PROBLEM STATEMENT: Exclude the pictures, then quote exactly the lines from the one holding "SOIL pin AO: A0 -> D2" through the last line of the records.

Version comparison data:
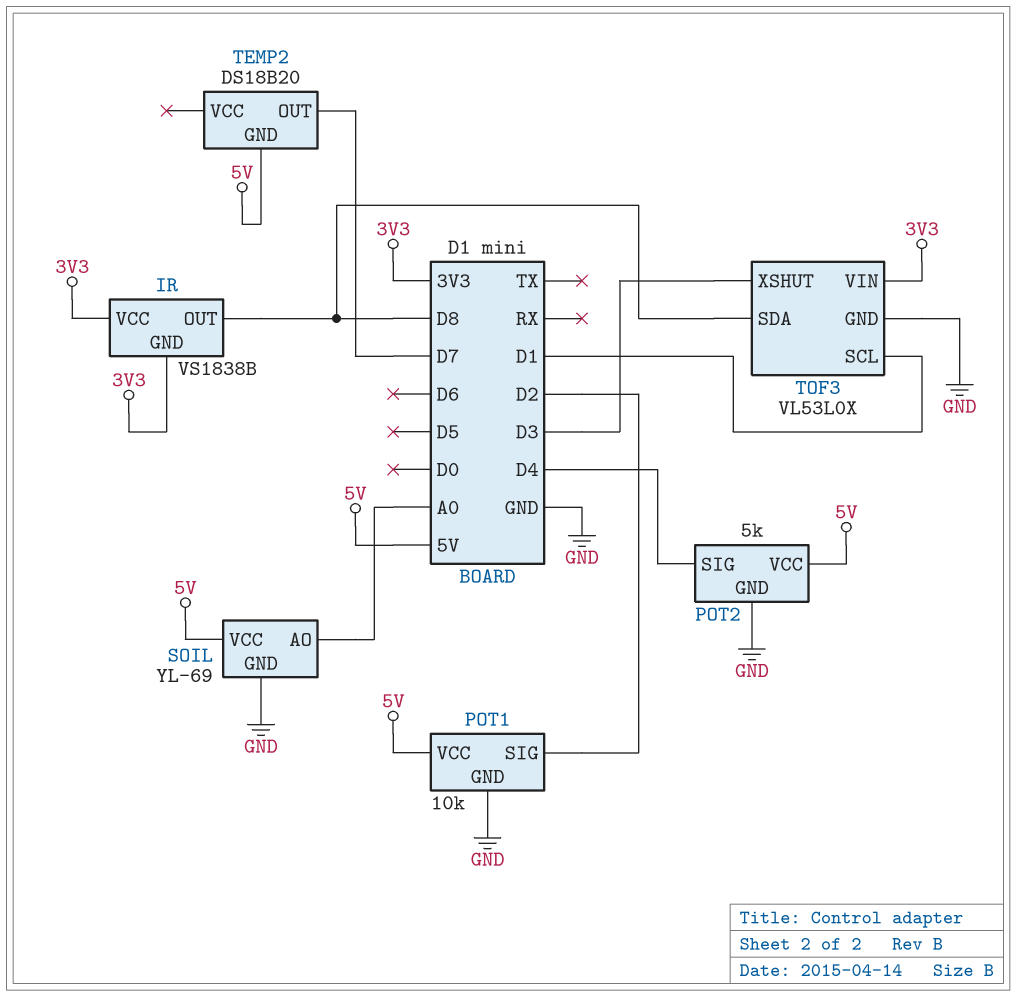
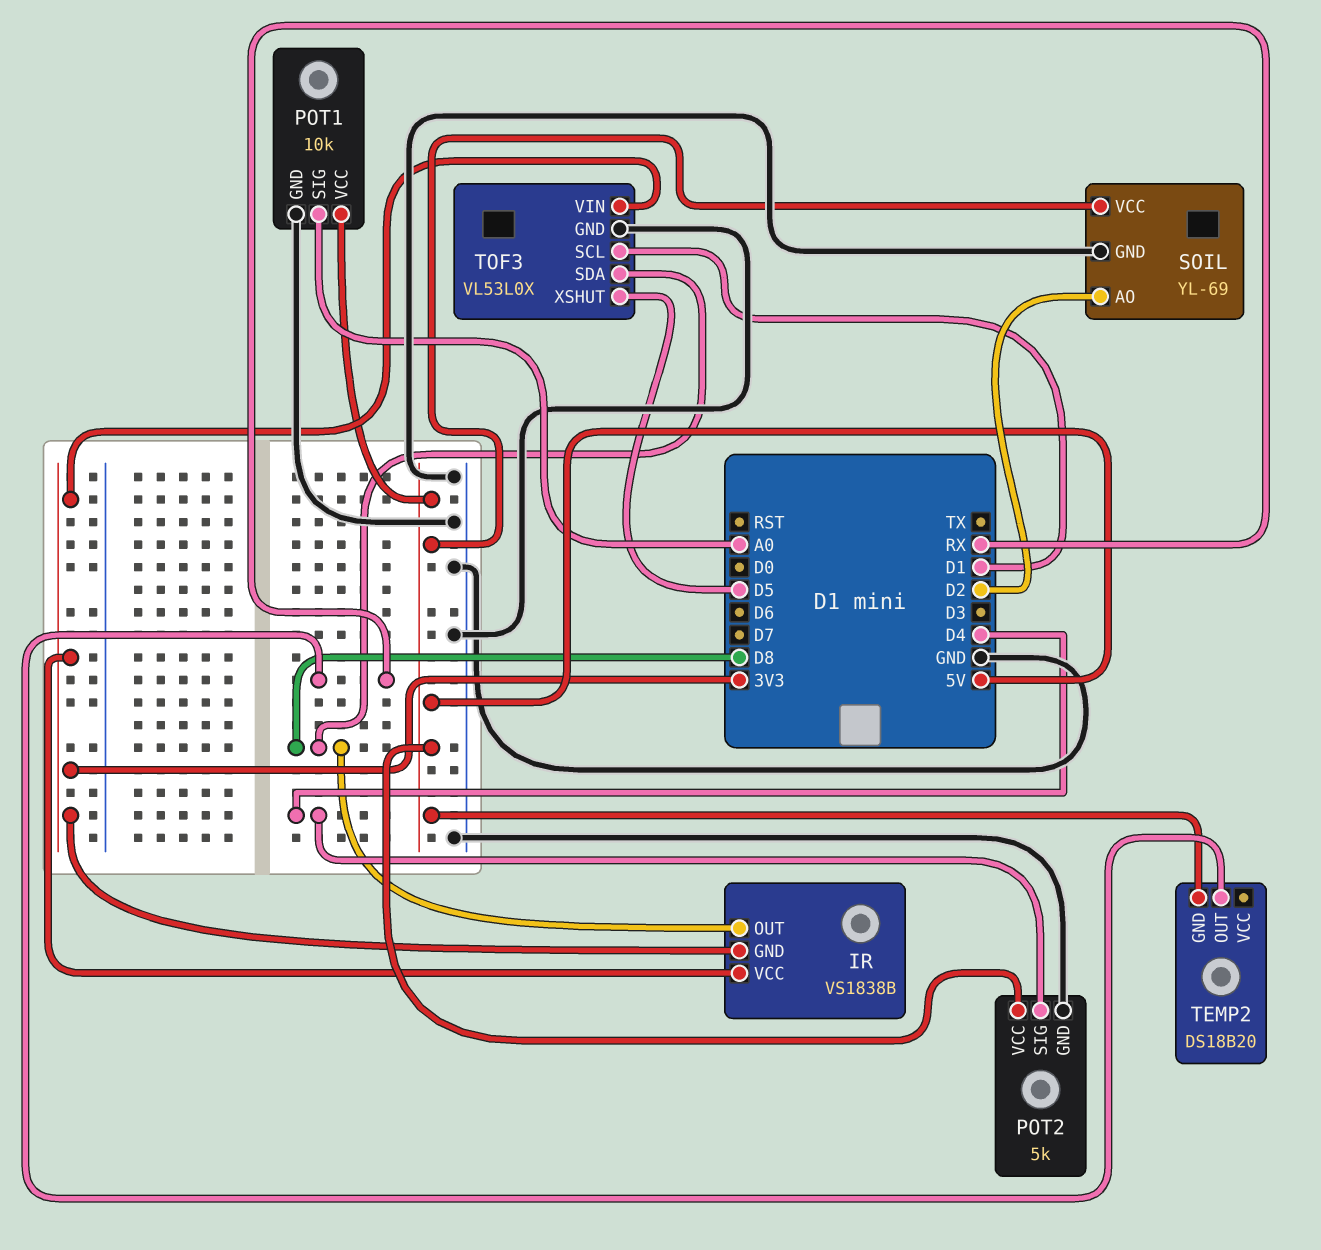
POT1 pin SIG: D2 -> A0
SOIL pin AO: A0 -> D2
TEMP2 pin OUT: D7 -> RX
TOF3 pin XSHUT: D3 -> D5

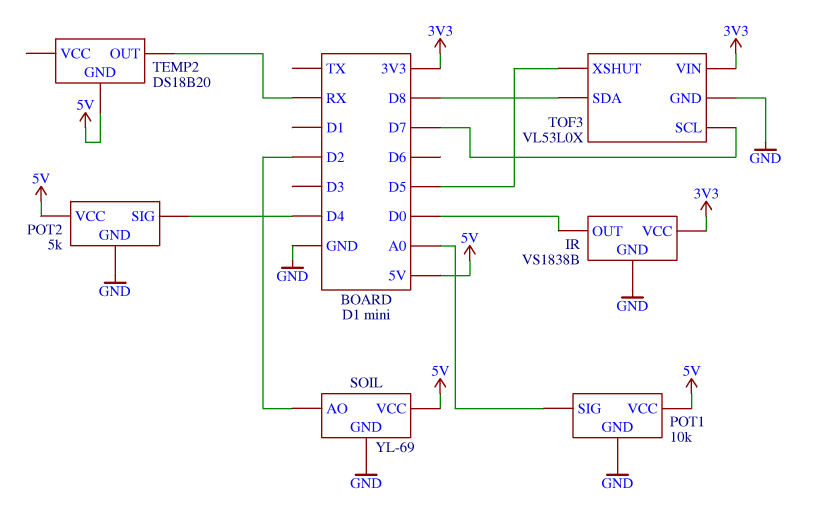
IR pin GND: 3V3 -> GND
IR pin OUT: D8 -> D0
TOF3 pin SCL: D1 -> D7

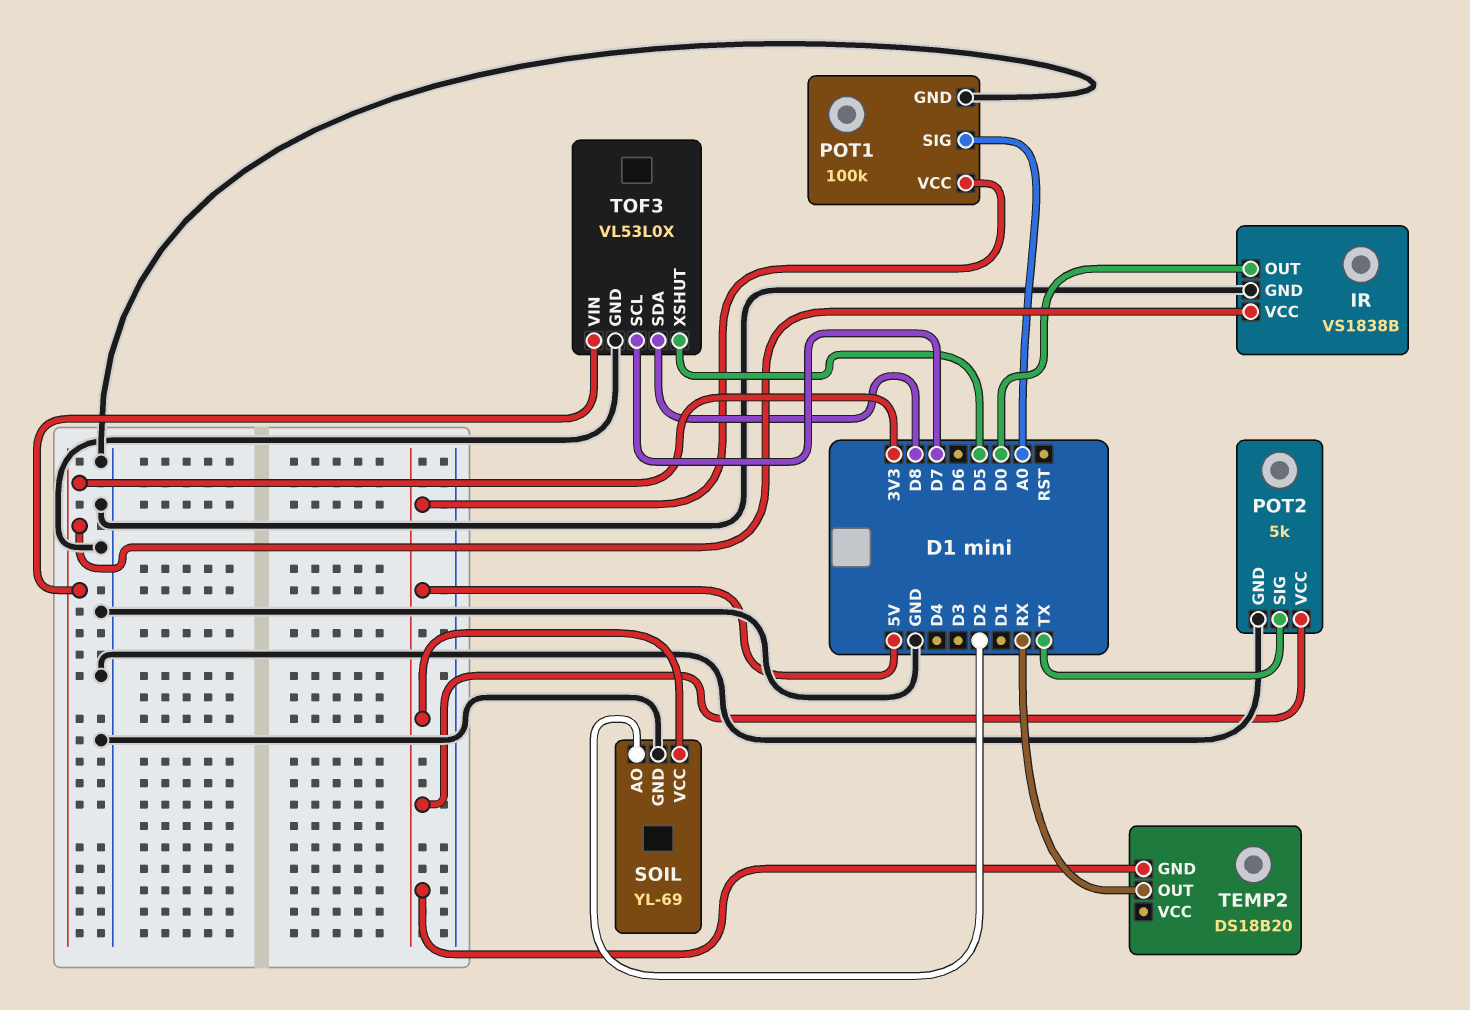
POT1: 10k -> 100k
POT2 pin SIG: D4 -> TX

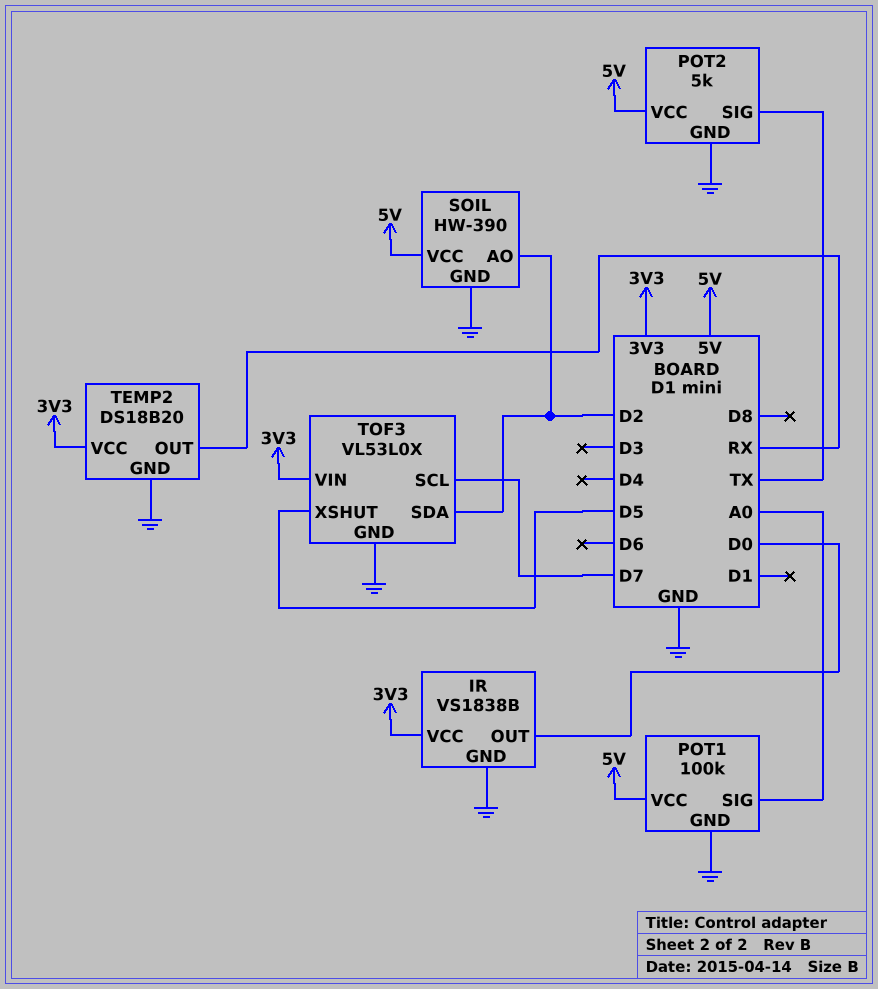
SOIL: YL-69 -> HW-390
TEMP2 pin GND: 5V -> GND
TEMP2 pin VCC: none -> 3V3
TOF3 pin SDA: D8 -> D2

OUTPUT:
SOIL pin AO: A0 -> D2
TEMP2 pin OUT: D7 -> RX
TOF3 pin XSHUT: D3 -> D5

IR pin GND: 3V3 -> GND
IR pin OUT: D8 -> D0
TOF3 pin SCL: D1 -> D7

POT1: 10k -> 100k
POT2 pin SIG: D4 -> TX

SOIL: YL-69 -> HW-390
TEMP2 pin GND: 5V -> GND
TEMP2 pin VCC: none -> 3V3
TOF3 pin SDA: D8 -> D2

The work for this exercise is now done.